Data provided Start Marker

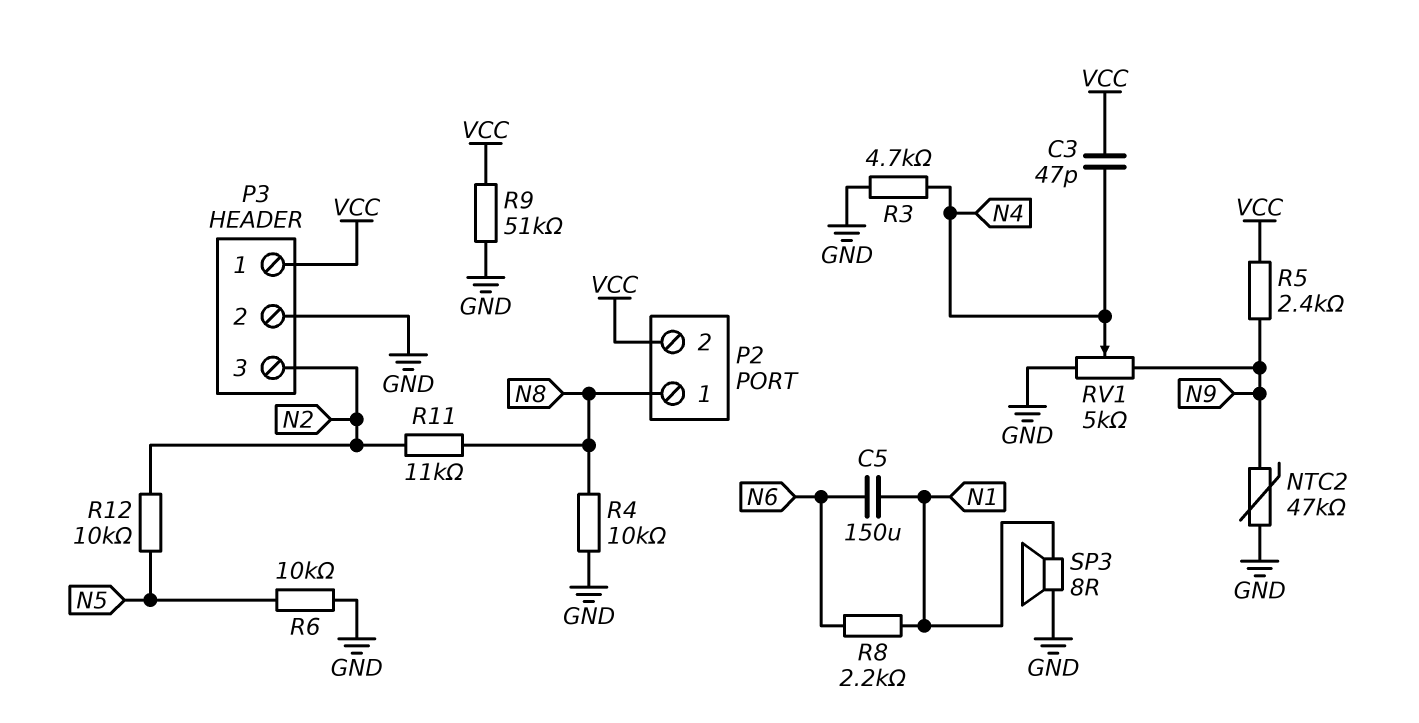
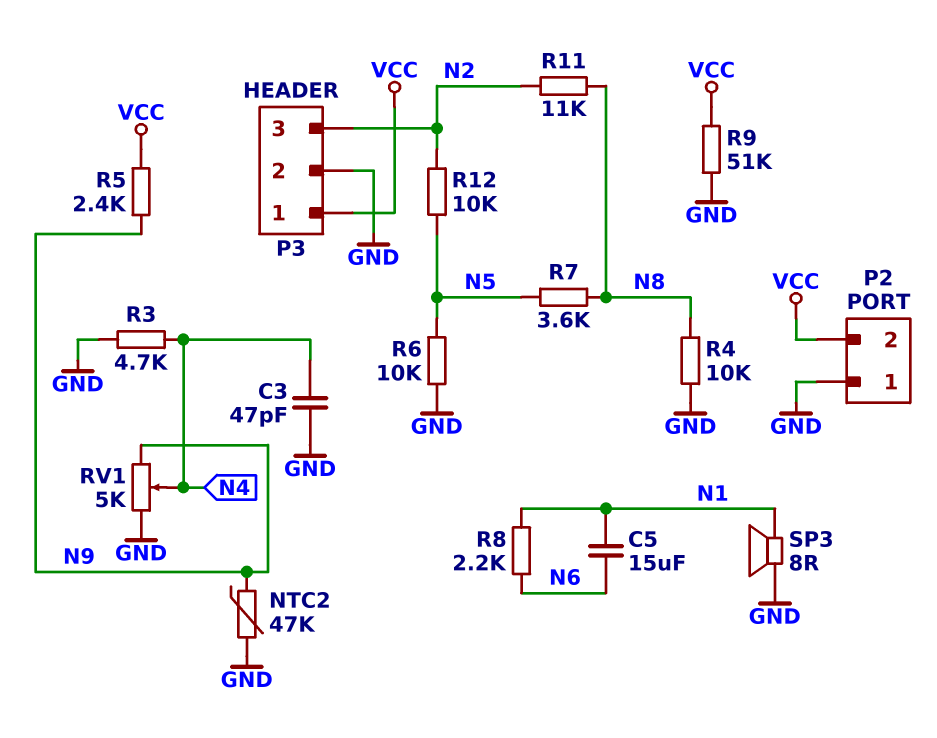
C3: 47pF (N4, VCC) -> 47pF (GND, N4)
C5: 150uF (N1, N6) -> 15uF (N1, N6)
P2 pin 1: N8 -> GND
R7: none -> 3.6k (N5, N8)

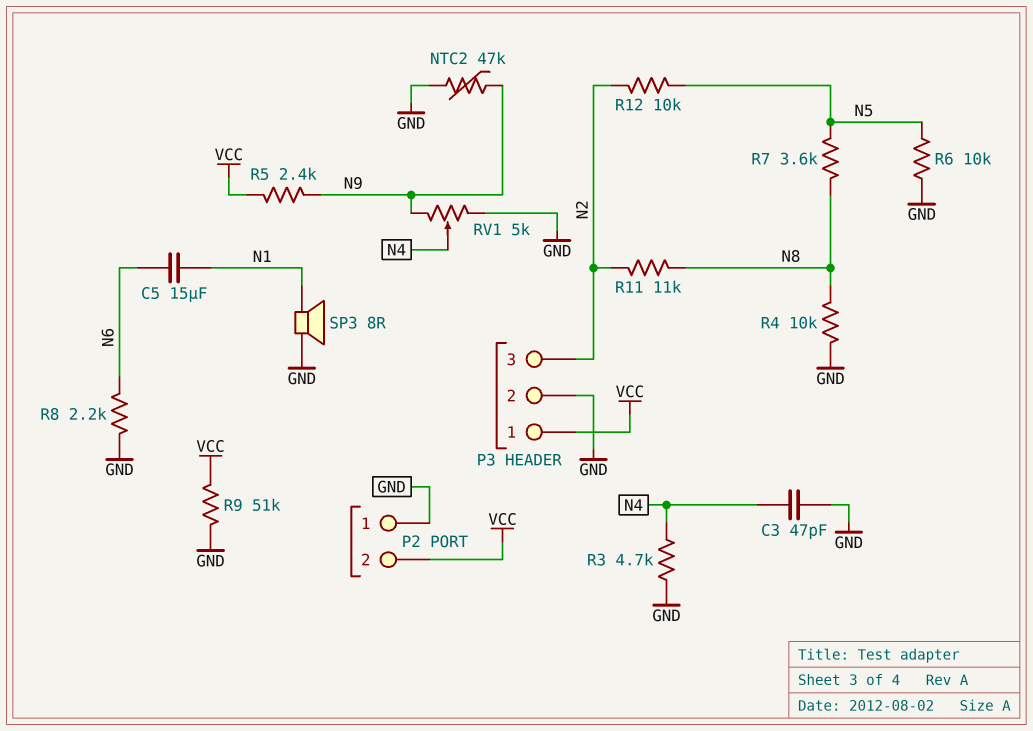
R8: 2.2k (N1, N6) -> 2.2k (GND, N6)

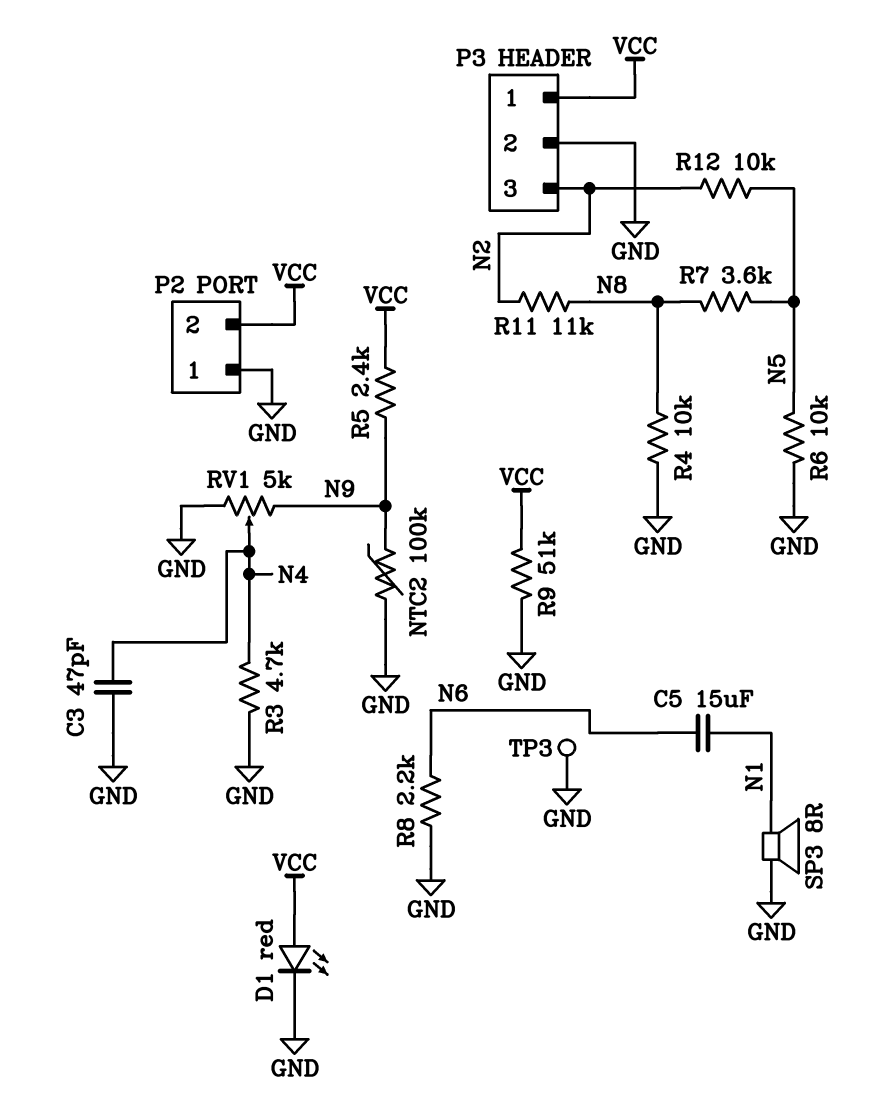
D1: none -> LED red (A VCC, K GND)
NTC2: 47k (GND, N9) -> 100k (GND, N9)
TP3: none -> test point (GND)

Data provided End Marker

* [Exercise] Every entry must be retyped exactly, with the pictures removed.

* [Problem solution]
C3: 47pF (N4, VCC) -> 47pF (GND, N4)
C5: 150uF (N1, N6) -> 15uF (N1, N6)
P2 pin 1: N8 -> GND
R7: none -> 3.6k (N5, N8)

R8: 2.2k (N1, N6) -> 2.2k (GND, N6)

D1: none -> LED red (A VCC, K GND)
NTC2: 47k (GND, N9) -> 100k (GND, N9)
TP3: none -> test point (GND)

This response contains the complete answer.